Required action
In the records below, find the line containing "(443, 330) = (279, 143): blue"; copy exactly that line and all lines after it to the end, and nothing else.

Supplied material
------------

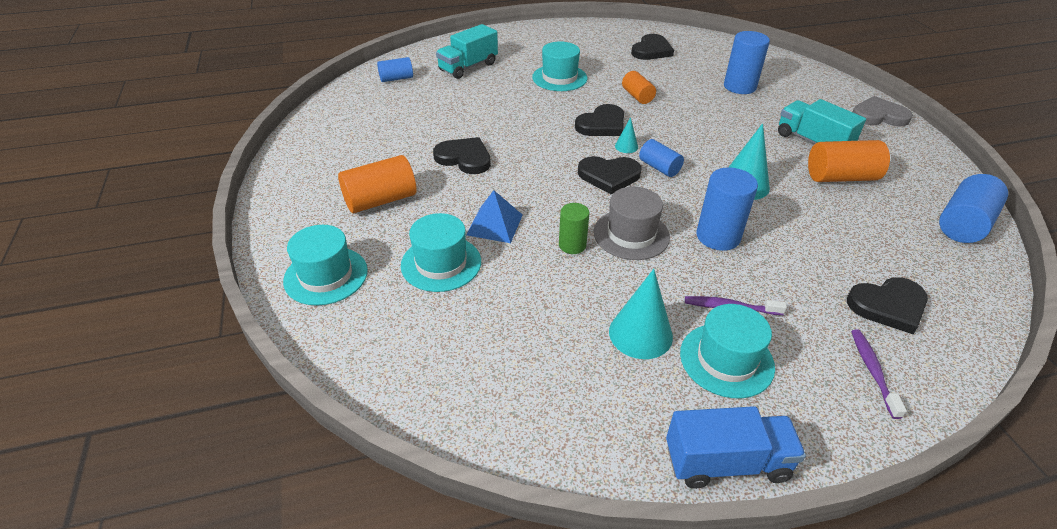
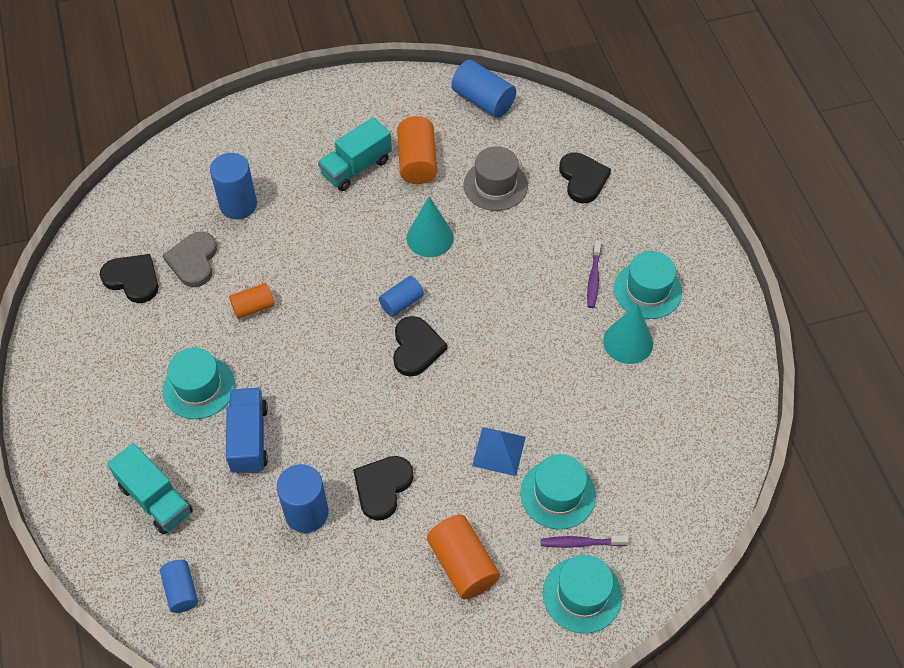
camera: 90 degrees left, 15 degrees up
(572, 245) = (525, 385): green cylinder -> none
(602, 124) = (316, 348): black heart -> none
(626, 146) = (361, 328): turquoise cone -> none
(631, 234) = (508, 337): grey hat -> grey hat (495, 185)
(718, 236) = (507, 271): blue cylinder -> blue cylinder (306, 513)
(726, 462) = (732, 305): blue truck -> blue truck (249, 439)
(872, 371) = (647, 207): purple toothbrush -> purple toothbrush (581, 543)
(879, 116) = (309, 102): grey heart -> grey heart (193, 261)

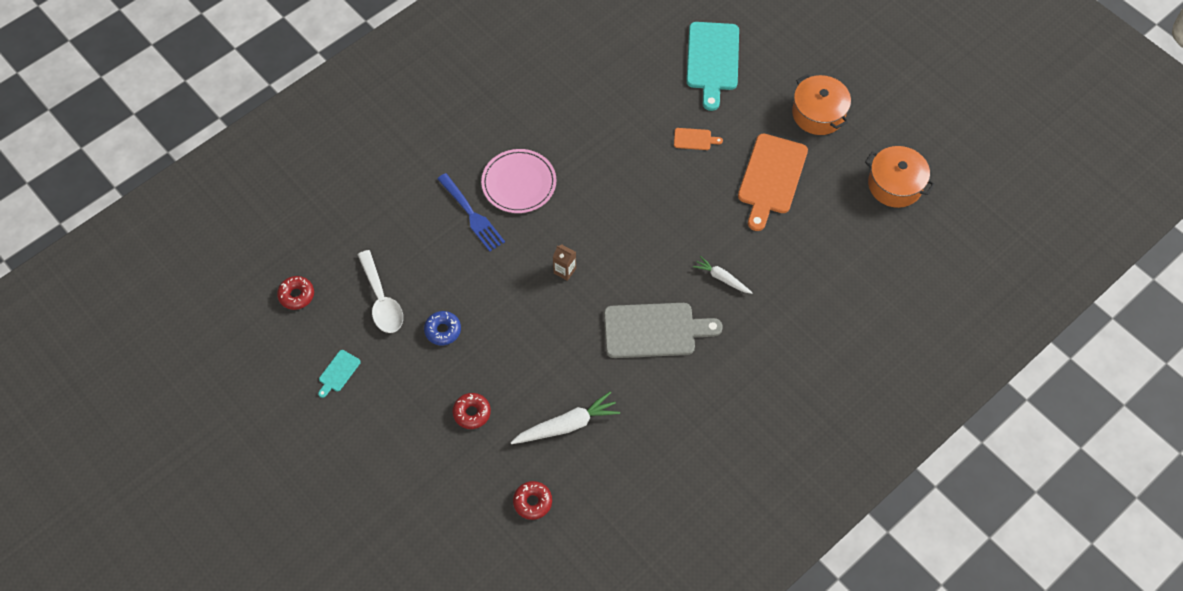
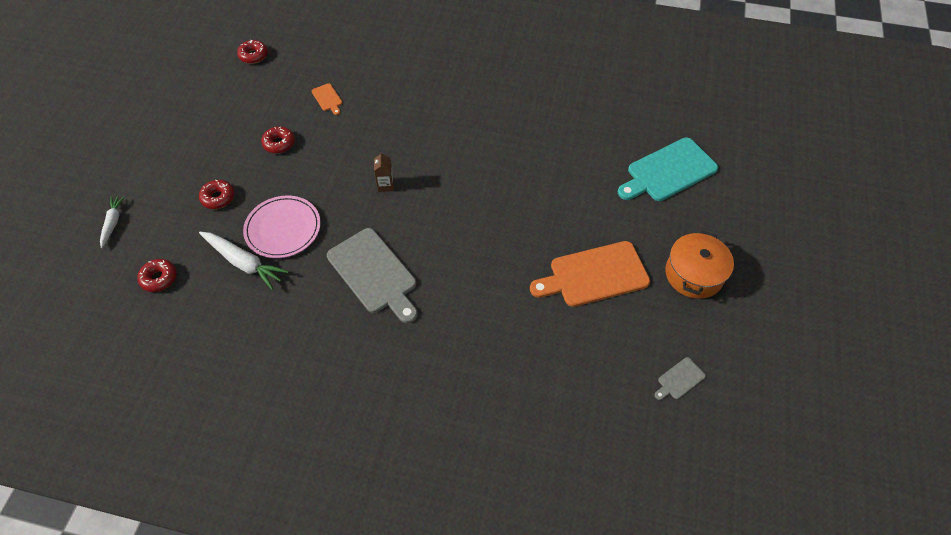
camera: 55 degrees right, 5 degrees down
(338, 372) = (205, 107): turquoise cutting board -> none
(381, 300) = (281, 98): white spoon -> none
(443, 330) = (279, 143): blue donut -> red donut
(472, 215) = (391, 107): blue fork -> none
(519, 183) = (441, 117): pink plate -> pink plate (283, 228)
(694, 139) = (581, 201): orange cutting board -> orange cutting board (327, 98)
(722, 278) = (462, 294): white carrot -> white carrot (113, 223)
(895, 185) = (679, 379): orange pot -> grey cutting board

------------

Response box
(443, 330) = (279, 143): blue donut -> red donut
(472, 215) = (391, 107): blue fork -> none
(519, 183) = (441, 117): pink plate -> pink plate (283, 228)
(694, 139) = (581, 201): orange cutting board -> orange cutting board (327, 98)
(722, 278) = (462, 294): white carrot -> white carrot (113, 223)
(895, 185) = (679, 379): orange pot -> grey cutting board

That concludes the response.